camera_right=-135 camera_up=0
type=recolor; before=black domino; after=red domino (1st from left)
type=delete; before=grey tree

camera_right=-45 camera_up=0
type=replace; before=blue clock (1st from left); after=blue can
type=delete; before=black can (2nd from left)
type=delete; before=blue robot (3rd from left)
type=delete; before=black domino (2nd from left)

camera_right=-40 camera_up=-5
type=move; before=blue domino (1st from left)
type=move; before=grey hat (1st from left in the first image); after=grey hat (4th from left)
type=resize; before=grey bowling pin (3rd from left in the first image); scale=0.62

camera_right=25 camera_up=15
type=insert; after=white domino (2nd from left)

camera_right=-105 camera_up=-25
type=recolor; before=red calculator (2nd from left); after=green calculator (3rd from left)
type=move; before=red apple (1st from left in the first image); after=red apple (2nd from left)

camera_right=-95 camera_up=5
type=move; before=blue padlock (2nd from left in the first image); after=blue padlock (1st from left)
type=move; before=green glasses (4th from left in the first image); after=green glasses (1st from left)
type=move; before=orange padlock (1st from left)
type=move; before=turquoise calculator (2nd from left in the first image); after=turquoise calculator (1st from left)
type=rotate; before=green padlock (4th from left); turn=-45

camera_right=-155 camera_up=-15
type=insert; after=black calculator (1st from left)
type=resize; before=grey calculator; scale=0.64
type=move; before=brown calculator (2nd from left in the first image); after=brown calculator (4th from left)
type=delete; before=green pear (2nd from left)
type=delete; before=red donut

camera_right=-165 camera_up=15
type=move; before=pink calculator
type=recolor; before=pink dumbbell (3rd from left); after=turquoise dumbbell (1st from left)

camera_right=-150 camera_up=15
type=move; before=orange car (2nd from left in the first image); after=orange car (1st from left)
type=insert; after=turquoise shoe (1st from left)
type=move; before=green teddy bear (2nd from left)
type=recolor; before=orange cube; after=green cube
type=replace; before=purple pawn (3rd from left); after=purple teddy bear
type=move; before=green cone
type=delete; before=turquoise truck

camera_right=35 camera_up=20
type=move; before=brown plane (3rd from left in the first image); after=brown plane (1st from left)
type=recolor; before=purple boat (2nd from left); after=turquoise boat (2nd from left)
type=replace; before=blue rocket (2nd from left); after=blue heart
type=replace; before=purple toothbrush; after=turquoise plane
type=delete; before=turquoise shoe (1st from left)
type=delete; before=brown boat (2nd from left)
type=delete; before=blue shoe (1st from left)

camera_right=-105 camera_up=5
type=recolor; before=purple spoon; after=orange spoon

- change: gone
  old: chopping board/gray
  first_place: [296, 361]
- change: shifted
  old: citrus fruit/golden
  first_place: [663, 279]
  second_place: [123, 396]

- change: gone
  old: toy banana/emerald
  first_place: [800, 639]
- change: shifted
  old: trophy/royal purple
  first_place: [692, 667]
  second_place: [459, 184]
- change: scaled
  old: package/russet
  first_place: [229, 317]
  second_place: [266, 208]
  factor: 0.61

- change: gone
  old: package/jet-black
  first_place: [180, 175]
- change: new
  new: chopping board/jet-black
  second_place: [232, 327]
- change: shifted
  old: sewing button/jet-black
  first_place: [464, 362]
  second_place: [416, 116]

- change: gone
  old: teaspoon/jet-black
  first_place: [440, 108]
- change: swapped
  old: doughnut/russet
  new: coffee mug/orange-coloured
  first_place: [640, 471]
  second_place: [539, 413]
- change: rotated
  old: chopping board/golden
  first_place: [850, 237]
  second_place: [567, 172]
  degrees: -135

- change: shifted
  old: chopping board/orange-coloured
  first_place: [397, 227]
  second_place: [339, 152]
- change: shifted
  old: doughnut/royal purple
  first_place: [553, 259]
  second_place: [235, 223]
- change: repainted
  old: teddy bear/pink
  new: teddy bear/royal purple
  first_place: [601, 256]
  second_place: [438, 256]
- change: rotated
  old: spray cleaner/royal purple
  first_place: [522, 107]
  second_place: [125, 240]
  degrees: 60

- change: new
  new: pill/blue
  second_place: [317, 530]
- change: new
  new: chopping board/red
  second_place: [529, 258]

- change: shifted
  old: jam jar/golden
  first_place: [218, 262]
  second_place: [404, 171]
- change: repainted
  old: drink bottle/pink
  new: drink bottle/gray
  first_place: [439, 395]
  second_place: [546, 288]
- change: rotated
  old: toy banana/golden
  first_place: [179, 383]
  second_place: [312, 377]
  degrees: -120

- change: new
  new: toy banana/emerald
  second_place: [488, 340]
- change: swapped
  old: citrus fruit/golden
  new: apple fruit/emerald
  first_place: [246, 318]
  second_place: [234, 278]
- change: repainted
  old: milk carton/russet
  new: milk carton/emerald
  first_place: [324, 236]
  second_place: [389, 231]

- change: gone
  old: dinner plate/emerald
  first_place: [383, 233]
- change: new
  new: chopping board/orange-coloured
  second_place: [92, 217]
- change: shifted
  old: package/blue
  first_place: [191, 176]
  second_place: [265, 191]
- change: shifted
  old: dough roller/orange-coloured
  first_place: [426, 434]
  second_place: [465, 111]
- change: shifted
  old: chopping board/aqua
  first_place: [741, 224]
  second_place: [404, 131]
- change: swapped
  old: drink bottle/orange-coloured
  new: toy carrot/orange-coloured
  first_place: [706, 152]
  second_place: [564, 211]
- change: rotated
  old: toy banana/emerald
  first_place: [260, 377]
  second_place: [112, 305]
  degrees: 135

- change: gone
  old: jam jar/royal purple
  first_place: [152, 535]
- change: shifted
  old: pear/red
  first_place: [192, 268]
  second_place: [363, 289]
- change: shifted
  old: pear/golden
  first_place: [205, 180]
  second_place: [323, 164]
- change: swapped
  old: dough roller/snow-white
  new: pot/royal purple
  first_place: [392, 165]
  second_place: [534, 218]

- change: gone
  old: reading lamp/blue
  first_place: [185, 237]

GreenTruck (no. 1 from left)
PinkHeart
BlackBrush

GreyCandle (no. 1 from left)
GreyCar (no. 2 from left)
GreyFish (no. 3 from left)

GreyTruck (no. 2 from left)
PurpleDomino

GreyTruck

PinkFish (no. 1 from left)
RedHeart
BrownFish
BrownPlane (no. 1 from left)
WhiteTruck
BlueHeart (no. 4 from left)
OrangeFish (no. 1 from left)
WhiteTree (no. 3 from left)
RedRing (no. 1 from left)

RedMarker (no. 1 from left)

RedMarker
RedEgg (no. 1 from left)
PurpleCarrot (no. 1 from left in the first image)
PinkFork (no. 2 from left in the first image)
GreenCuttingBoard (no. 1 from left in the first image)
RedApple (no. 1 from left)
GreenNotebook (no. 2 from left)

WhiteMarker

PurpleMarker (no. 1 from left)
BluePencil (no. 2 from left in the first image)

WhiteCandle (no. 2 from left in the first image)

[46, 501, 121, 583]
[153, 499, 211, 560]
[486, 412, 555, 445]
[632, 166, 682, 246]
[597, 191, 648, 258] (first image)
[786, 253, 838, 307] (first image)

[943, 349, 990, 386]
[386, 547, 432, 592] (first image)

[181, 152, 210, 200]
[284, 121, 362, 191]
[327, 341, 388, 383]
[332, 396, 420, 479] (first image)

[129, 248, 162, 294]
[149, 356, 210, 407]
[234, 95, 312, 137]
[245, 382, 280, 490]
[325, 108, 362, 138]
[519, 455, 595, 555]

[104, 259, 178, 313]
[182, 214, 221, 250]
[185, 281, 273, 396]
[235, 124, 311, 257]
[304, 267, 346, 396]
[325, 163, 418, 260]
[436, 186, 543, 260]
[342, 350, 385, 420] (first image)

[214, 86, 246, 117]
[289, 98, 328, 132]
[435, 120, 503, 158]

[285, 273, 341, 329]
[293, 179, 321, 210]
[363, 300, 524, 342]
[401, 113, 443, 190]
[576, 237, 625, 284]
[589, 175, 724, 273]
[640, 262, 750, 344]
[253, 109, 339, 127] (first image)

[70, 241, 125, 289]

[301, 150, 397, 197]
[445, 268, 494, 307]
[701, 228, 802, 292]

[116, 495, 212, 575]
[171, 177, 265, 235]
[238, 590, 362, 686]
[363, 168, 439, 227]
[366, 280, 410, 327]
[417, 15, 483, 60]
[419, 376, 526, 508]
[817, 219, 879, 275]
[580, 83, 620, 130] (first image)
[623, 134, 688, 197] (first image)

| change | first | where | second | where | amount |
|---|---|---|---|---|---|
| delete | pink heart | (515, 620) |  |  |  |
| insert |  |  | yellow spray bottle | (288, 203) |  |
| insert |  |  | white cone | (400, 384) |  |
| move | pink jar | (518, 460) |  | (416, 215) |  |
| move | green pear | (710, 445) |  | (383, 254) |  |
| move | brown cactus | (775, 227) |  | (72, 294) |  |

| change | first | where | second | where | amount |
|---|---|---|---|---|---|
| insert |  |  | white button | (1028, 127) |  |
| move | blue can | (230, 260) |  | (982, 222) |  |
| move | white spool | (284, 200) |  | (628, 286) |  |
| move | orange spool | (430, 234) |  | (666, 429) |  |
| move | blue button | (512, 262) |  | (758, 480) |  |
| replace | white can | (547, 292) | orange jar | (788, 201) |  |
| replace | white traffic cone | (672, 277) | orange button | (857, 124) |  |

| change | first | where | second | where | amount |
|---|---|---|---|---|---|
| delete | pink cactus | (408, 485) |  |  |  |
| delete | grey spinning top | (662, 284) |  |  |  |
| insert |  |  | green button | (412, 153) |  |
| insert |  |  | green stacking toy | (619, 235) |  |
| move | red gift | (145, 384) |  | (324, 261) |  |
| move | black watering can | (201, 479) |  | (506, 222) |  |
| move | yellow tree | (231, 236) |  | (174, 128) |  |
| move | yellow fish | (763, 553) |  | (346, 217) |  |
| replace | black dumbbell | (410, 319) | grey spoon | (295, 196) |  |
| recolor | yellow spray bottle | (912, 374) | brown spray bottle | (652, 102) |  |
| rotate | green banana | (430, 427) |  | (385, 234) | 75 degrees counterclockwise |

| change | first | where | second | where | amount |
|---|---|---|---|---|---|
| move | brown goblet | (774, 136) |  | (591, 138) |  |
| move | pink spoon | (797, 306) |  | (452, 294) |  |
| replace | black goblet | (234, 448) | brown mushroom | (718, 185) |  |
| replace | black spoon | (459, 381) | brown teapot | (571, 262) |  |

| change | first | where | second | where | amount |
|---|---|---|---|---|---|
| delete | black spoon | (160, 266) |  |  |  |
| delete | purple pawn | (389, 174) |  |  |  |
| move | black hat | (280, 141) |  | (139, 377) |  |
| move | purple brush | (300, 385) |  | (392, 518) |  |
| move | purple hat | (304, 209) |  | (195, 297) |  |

##############################

* **Your instructions**:
Copy only the entries from the first line to the line with "type=replace; before=blue clock", each exactly as it appears.

* **Result of this exercise**:
camera_right=-135 camera_up=0
type=recolor; before=black domino; after=red domino (1st from left)
type=delete; before=grey tree

camera_right=-45 camera_up=0
type=replace; before=blue clock (1st from left); after=blue can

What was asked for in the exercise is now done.